§ **RECORDS TO PROCESS**
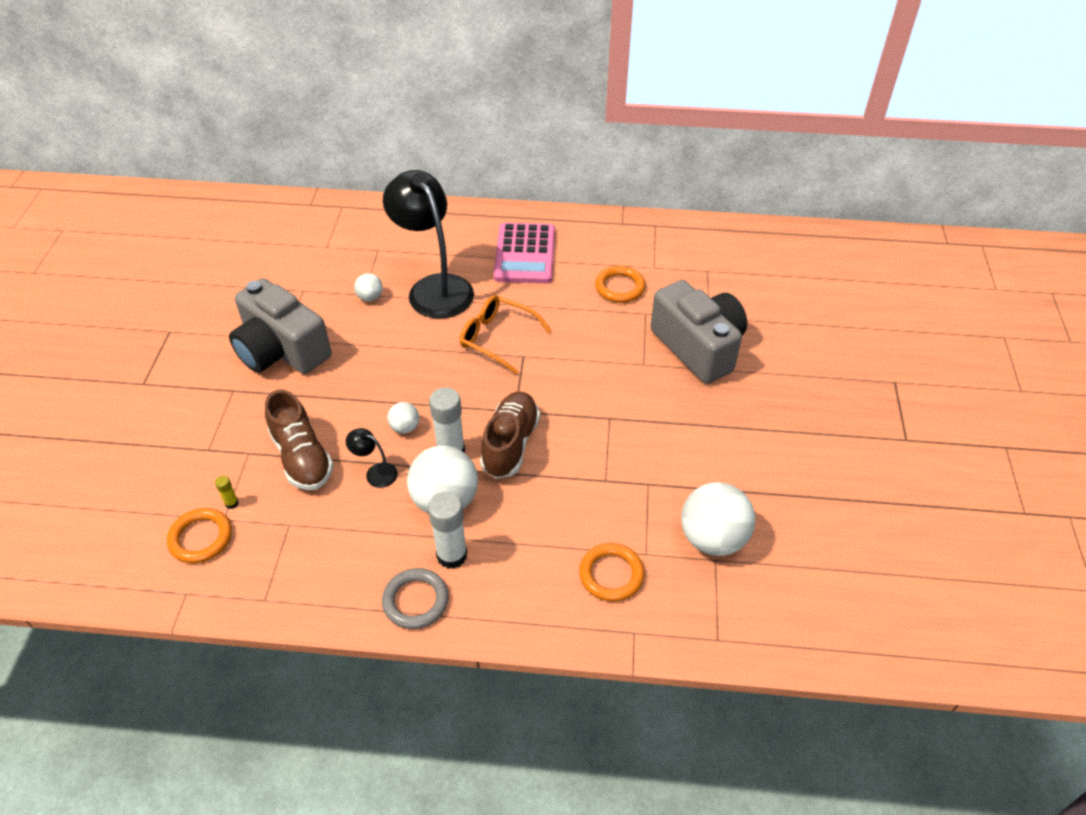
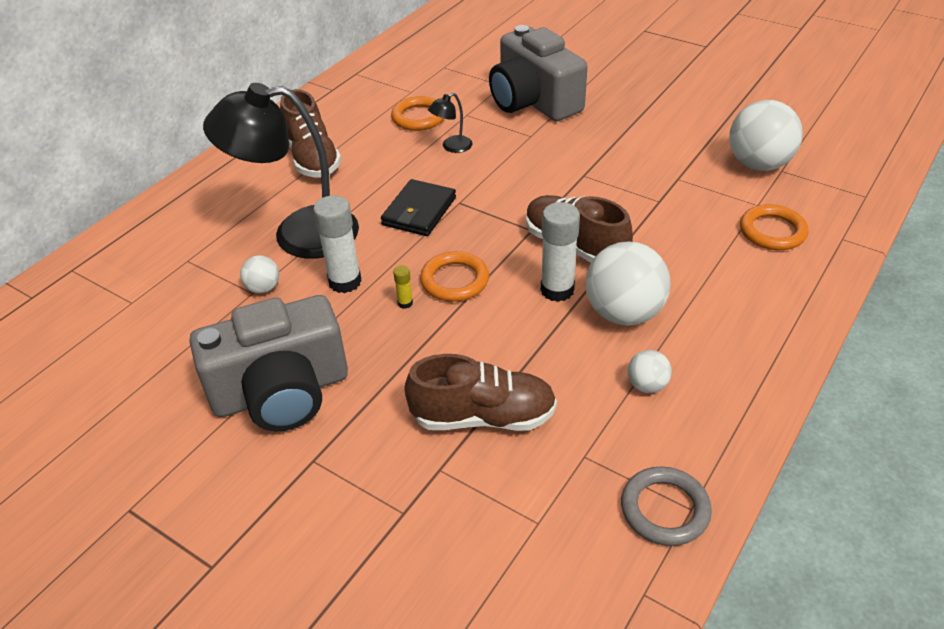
camera: 60 degrees left, 5 degrees down
(201, 538) = (557, 555): orange ring -> orange ring (454, 280)
(231, 503) = (516, 507): yellow glue stick -> yellow glue stick (405, 303)
(375, 473) = (550, 357): black lamp -> black lamp (452, 147)
(405, 427) = (497, 315): white ball -> white ball (647, 385)
(415, 601) = (748, 373): grey ring -> grey ring (664, 509)
(452, 555) = (700, 329): white glue stick -> white glue stick (345, 282)
(497, 338) = (419, 211): orange glasses -> black wallet
(524, 254) = (312, 158): pink calculator -> brown shoe
(698, 347) = (534, 101): grey camera -> grey camera turned 120 degrees counterclockwise

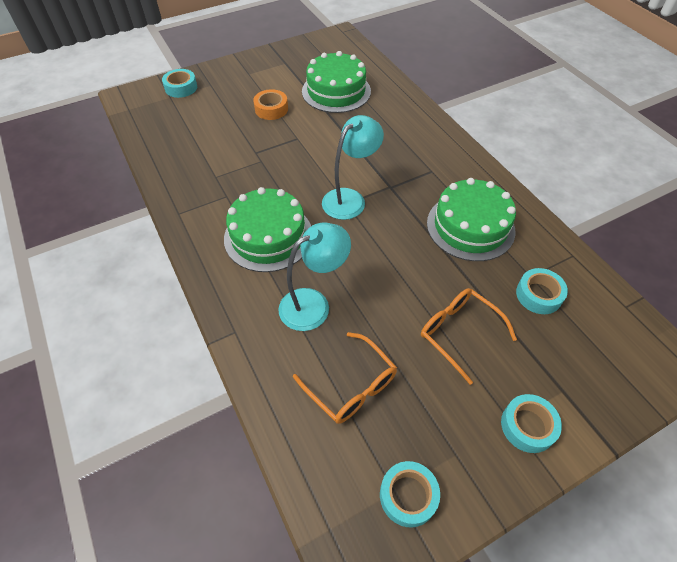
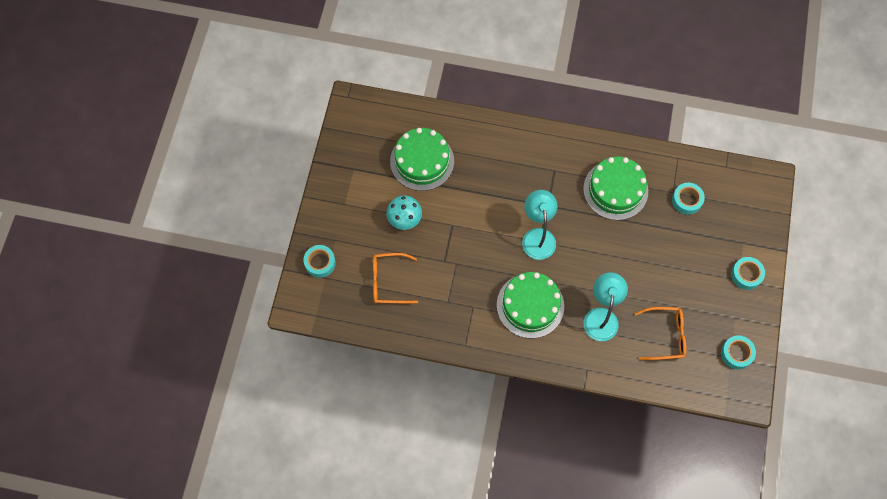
camera: 50 degrees left, 15 degrees up
(271, 109) = (404, 219): orange tape -> turquoise mushroom
(459, 333) = (677, 260): orange glasses -> orange glasses (388, 281)

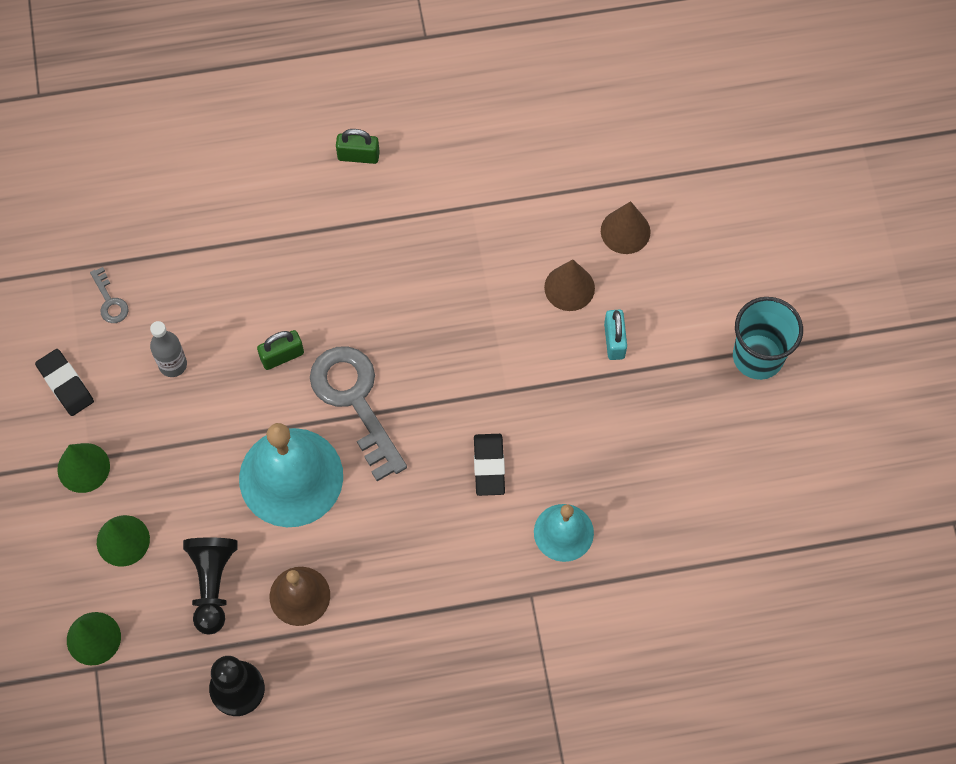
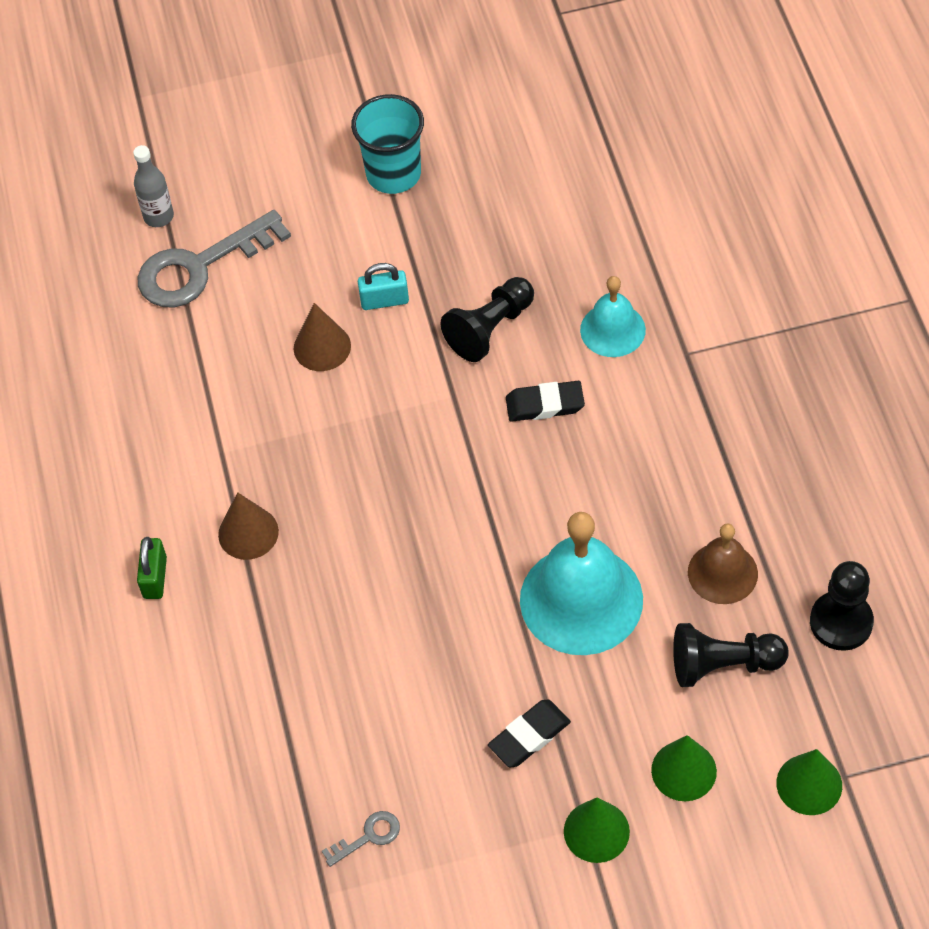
camera: 90 degrees left, 10 degrees down
(65, 384) = (487, 871): black eraser -> black eraser (529, 736)
(173, 364) = (450, 748): grey bottle -> grey bottle (158, 216)
(282, 356) = (428, 628): green padlock -> none
(355, 401) = (480, 544): grey key -> grey key (200, 266)
(575, 427) = (490, 329): none -> black pawn
(625, 231) = (249, 300): brown cone -> brown cone (248, 533)

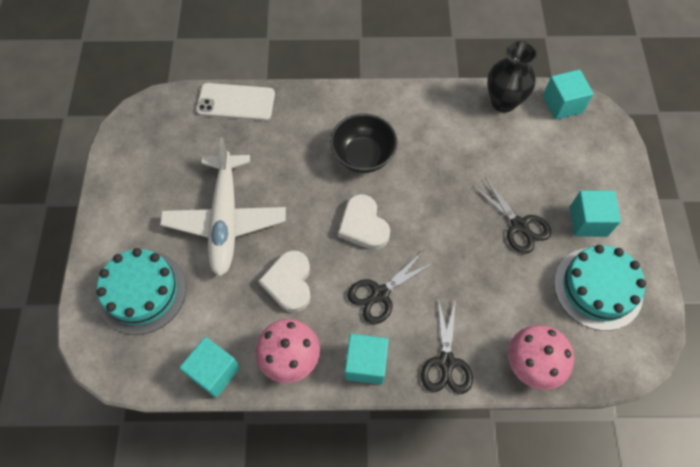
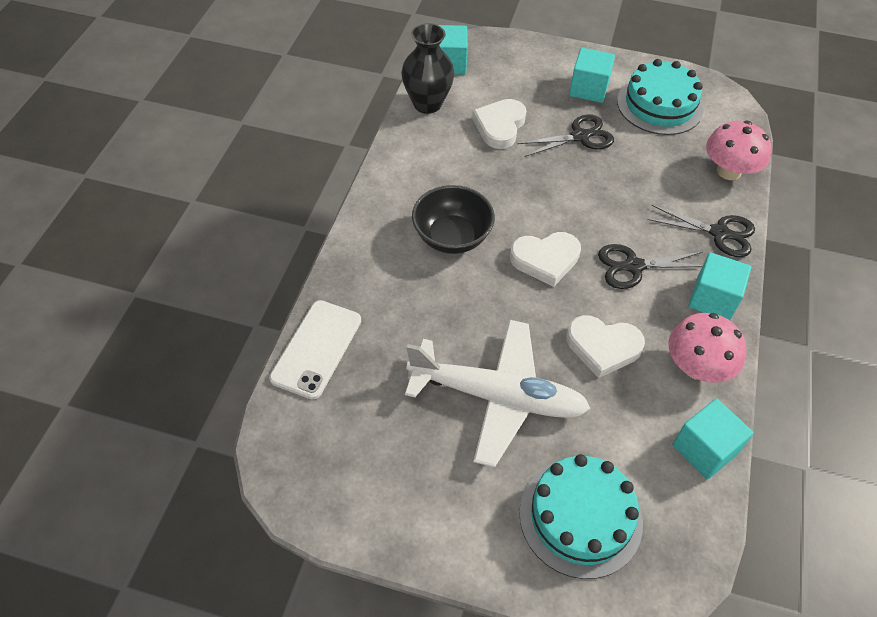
camera: 75 degrees left, 10 degrees down
(380, 294) = (633, 266): black scissors -> black scissors turned 105 degrees clockwise
(502, 160) = (500, 126): none -> white heart

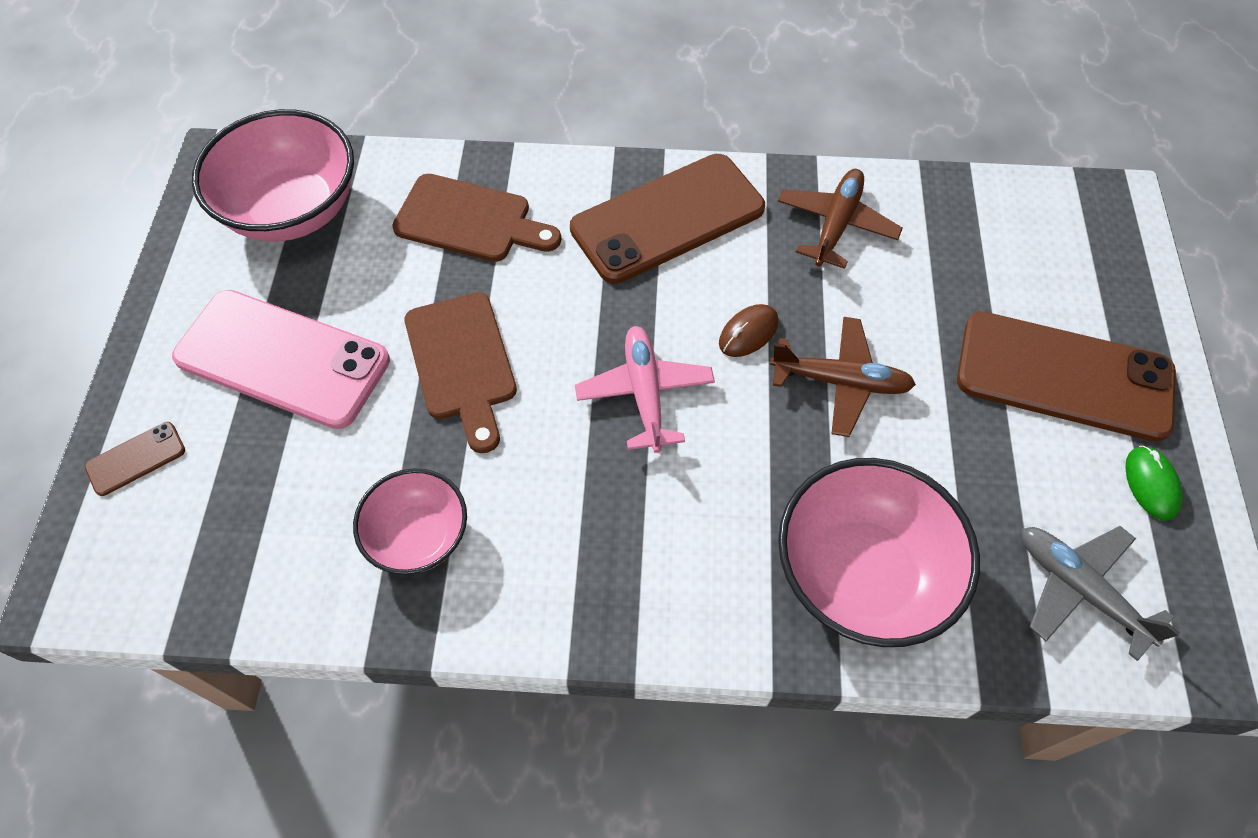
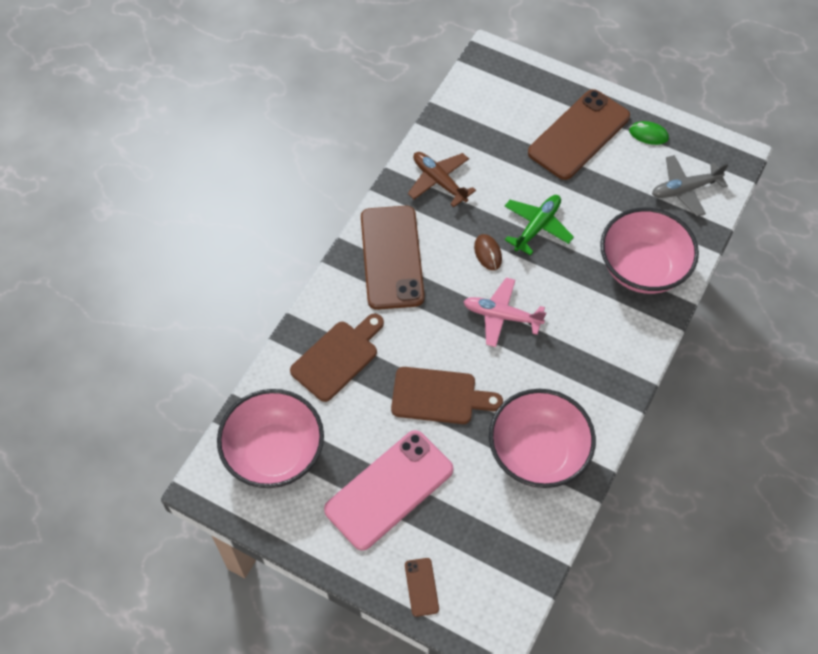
camera: 65 degrees left, 0 degrees up
(419, 536) = (538, 453): pink bowl -> pink bowl, size x1.68
(841, 381) = (537, 226): brown plane -> green plane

§ **YOUR GOAL**
Give the number of lines above that hold "green", with no other words.

§ **ANSWER TO THE PROBLEM**
2